Quote the entries below from the line with "purple traffic cone: none" through the line with "red bowl: [241,199,301,250]", both ends included, and only those lines.

RECORDS -

----

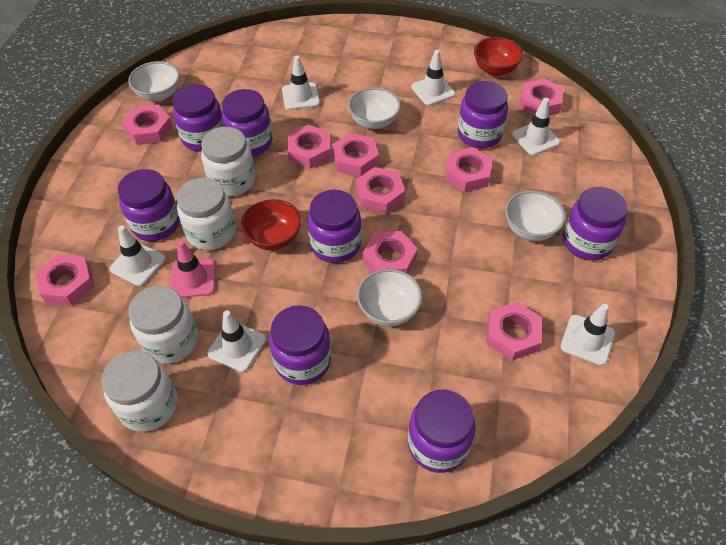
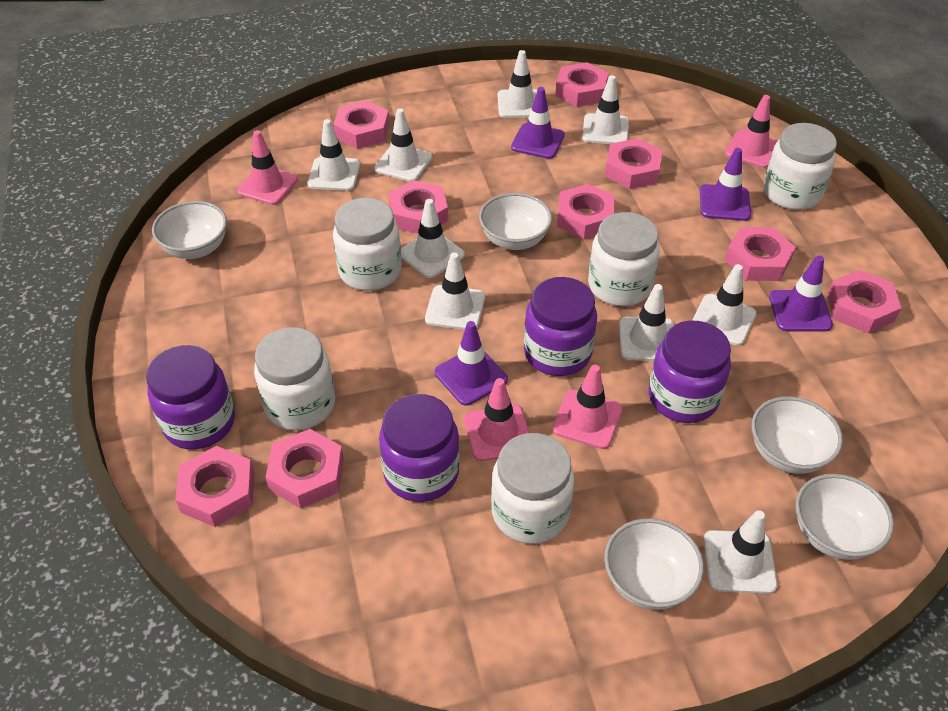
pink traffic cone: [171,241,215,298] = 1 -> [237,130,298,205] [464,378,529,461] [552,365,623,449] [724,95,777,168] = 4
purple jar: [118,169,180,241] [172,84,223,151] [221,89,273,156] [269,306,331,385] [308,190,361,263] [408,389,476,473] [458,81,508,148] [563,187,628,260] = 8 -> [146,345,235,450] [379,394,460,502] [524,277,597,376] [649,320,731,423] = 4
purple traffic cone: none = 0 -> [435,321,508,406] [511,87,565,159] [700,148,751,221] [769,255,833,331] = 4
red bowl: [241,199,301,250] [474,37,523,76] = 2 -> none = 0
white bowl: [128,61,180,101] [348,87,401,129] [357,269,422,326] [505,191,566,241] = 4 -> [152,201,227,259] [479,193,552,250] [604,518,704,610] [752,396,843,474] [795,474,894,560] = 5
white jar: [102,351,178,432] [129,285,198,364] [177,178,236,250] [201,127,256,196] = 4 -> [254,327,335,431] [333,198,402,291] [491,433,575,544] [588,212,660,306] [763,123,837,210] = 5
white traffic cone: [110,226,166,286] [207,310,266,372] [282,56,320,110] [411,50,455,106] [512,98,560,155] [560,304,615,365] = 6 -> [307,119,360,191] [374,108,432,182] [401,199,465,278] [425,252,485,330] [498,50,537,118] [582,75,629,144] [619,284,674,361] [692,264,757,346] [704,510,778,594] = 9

----

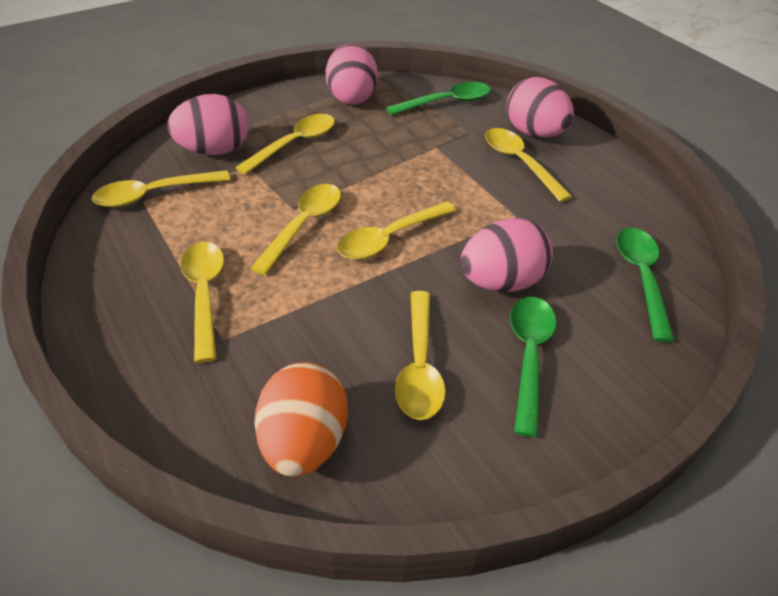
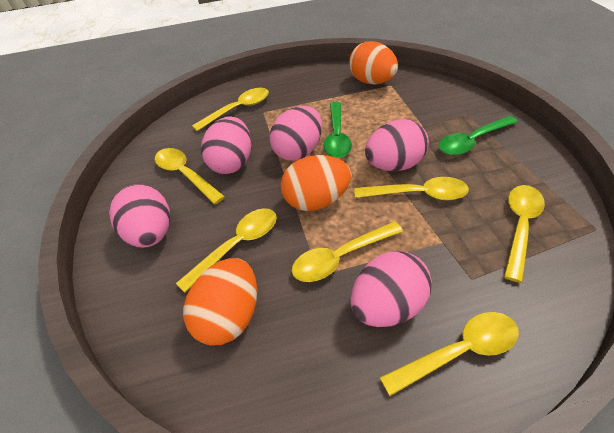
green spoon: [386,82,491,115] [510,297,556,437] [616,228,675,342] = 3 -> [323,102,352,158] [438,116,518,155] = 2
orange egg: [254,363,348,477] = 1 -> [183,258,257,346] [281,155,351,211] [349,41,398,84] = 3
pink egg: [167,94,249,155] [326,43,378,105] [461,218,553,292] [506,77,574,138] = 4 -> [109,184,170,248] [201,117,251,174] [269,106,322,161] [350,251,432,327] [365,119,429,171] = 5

----

ANSWER AREA -
purple traffic cone: none = 0 -> [435,321,508,406] [511,87,565,159] [700,148,751,221] [769,255,833,331] = 4
red bowl: [241,199,301,250] [474,37,523,76] = 2 -> none = 0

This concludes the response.